Work instructions — When a line of the entries contains "none", please list that line.

Provided data —
§ §
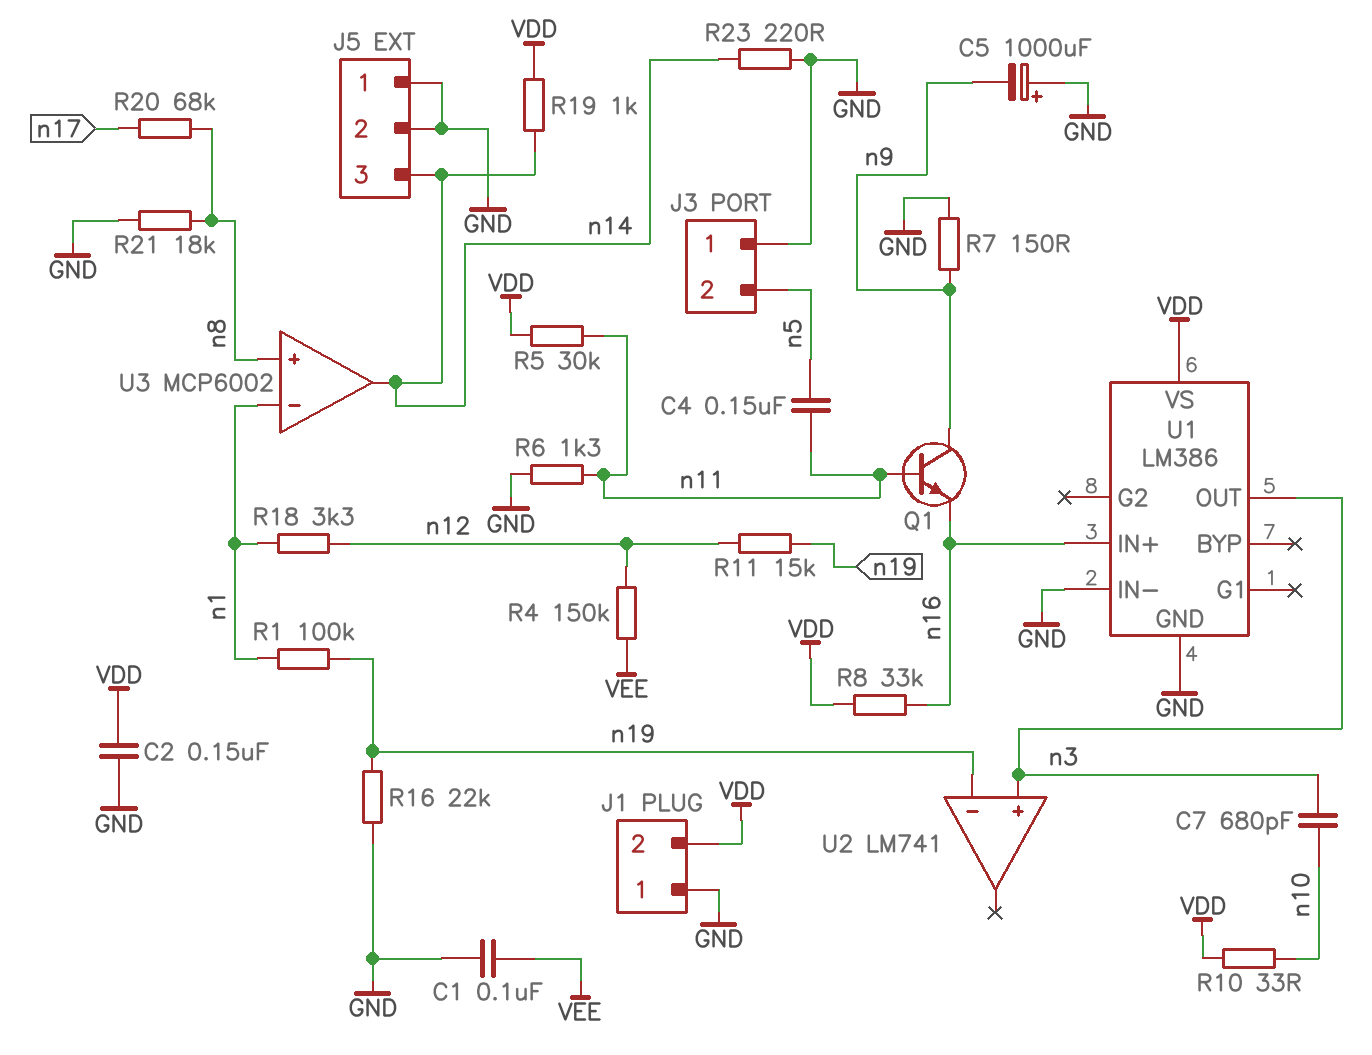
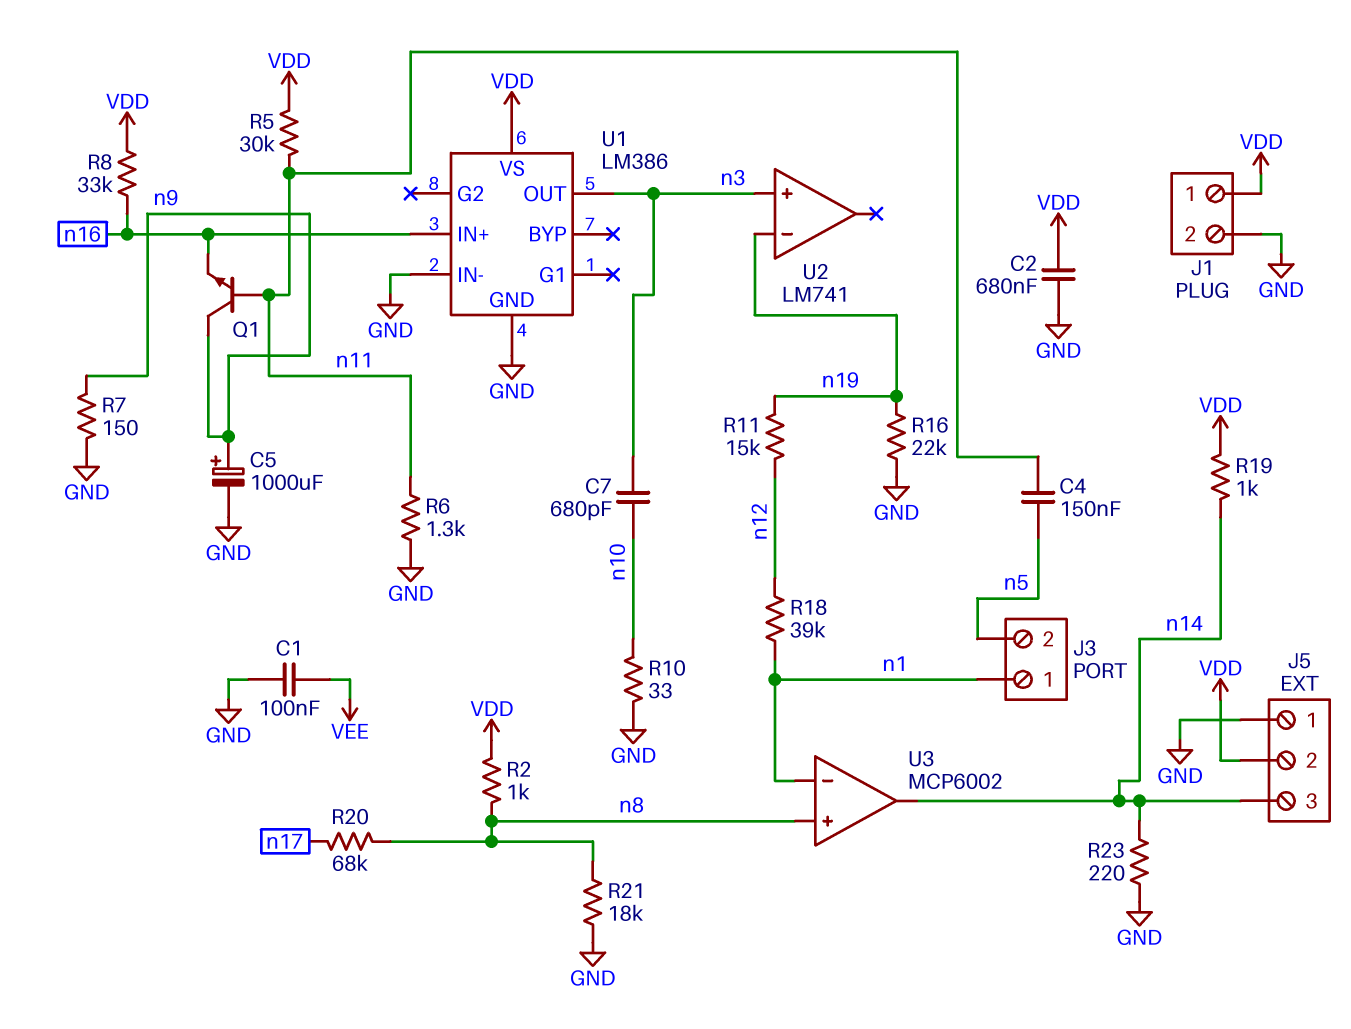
C2: 150nF (GND, VDD) -> 680nF (GND, VDD)
C5: 1000uF (plus GND, minus n9) -> 1000uF (plus n9, minus GND)
J1 pin 1: GND -> VDD
J1 pin 2: VDD -> GND
J3 pin 1: GND -> n1
J5 pin 2: GND -> VDD
R1: 100k (n1, n19) -> none
R2: none -> 1k (VDD, n8)
R4: 150k (VEE, n12) -> none
R10: 33 (VDD, n10) -> 33 (GND, n10)
R18: 3.3k (n1, n12) -> 39k (n1, n12)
§ §
Solution for this exercise —
R1: 100k (n1, n19) -> none
R2: none -> 1k (VDD, n8)
R4: 150k (VEE, n12) -> none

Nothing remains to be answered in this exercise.